DATA EXTRACT ->
■ ■ ■ ■ ■ ■ ■
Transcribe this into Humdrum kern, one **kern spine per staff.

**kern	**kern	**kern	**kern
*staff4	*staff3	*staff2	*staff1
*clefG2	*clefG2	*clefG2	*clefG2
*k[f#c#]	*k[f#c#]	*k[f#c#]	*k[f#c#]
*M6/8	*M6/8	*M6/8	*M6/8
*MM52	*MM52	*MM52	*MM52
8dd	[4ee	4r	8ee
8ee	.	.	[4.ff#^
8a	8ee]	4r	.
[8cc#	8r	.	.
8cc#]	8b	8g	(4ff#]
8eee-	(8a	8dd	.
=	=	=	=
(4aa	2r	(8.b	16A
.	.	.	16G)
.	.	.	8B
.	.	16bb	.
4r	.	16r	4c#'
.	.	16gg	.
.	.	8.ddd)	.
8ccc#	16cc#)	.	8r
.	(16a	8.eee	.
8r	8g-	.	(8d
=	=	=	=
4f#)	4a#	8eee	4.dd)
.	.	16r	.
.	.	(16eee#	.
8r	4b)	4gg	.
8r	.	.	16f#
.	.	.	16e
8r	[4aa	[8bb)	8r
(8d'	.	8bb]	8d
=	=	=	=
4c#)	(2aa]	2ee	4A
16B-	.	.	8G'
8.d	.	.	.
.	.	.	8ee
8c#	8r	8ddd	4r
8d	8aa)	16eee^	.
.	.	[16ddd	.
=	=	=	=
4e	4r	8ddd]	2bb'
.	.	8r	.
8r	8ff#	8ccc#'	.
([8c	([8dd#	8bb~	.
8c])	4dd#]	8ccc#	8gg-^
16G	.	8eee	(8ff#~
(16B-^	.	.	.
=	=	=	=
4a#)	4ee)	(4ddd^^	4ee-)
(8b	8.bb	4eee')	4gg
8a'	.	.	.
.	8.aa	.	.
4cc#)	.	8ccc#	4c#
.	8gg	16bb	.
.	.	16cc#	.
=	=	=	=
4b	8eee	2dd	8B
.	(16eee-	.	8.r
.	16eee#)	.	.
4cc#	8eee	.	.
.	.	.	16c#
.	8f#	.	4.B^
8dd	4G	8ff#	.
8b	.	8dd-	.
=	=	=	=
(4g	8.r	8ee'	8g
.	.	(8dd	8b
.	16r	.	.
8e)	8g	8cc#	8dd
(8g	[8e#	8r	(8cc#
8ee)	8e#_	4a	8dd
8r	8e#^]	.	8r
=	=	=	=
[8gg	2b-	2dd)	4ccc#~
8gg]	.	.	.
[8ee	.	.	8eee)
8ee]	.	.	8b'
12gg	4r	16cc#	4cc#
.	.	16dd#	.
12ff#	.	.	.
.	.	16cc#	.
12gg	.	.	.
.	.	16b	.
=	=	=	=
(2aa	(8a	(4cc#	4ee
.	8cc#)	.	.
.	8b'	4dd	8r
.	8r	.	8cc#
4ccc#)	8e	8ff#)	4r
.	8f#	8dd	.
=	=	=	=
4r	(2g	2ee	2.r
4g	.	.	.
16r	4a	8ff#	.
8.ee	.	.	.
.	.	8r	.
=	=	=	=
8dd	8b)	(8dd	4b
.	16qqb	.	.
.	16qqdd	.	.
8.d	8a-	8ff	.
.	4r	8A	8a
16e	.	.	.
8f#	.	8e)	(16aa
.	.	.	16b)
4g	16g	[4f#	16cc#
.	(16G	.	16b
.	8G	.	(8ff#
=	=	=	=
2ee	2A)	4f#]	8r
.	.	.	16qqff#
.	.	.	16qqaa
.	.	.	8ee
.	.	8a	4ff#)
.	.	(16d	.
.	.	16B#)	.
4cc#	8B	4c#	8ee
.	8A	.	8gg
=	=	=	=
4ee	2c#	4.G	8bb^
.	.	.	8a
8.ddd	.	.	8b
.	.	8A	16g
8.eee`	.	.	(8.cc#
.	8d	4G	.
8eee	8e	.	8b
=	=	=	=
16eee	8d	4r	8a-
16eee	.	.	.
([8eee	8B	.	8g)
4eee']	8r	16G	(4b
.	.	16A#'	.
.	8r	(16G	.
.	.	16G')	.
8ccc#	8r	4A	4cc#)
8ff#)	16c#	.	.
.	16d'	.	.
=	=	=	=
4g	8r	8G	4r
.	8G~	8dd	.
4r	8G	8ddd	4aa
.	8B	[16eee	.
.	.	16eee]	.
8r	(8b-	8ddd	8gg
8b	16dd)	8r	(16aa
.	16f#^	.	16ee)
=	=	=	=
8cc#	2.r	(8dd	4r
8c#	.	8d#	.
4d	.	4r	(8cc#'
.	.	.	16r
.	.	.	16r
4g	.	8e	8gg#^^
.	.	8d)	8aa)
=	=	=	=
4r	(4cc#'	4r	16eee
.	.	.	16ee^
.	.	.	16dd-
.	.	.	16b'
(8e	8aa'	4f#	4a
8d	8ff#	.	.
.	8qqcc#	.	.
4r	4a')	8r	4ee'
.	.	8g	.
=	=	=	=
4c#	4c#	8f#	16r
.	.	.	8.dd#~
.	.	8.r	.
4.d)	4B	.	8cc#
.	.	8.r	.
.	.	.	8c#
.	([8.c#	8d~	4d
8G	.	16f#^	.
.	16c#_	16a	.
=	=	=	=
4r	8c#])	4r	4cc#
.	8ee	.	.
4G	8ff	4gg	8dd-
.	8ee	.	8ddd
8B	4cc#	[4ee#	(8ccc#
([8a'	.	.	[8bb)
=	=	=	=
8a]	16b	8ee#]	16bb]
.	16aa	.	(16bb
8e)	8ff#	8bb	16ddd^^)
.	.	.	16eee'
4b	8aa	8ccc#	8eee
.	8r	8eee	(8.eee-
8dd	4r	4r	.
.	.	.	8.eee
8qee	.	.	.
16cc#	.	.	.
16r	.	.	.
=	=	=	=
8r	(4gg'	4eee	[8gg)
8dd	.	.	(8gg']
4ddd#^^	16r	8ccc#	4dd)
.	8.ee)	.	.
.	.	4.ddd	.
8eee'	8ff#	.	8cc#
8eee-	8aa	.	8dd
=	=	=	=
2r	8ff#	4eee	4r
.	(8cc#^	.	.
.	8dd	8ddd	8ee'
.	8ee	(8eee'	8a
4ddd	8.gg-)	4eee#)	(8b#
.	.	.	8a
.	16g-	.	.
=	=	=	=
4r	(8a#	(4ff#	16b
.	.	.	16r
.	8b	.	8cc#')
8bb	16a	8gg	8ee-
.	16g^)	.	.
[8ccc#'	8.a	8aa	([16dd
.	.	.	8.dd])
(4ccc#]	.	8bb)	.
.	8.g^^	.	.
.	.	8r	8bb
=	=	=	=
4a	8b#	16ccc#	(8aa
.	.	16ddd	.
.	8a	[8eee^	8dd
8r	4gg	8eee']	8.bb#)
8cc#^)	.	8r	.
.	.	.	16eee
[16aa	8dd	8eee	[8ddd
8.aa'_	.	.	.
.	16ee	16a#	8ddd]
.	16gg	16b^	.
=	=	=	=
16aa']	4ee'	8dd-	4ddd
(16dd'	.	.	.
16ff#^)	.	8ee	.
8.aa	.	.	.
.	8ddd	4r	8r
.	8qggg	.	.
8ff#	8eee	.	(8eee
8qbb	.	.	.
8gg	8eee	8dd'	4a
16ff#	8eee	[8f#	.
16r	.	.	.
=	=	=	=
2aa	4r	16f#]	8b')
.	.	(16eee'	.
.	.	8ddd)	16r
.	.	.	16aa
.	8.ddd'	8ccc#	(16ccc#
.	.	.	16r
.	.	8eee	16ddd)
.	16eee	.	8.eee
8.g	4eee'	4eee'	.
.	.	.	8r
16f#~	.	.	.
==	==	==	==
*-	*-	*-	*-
■ ■ ■ ■ ■ ■ ■
SHORT PROBLEM -> Tally the lines in the data above that contain the string "kern", matching case exactly, and give only the number.

WRITTEN SOLUTION -> 2